**ASSIGNMENT**
The whole listing is to be written out again exactly; the pictures are not.

────────────────

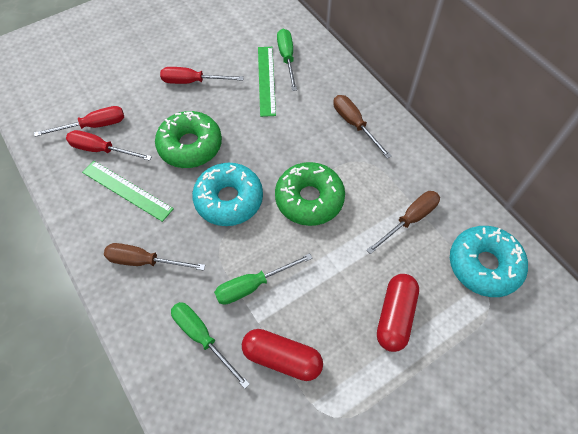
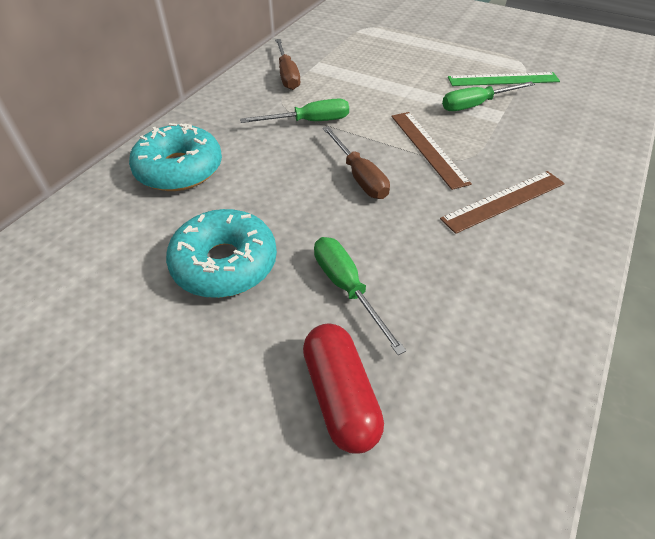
brown ruler: 0 -> 2
brown screwdriver: 3 -> 2
green donut: 2 -> 0
green ruler: 2 -> 1
red capsule: 2 -> 1
red screwdriver: 3 -> 0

────────────────

**EXPECTED ANSWER**
brown ruler: 0 -> 2
brown screwdriver: 3 -> 2
green donut: 2 -> 0
green ruler: 2 -> 1
red capsule: 2 -> 1
red screwdriver: 3 -> 0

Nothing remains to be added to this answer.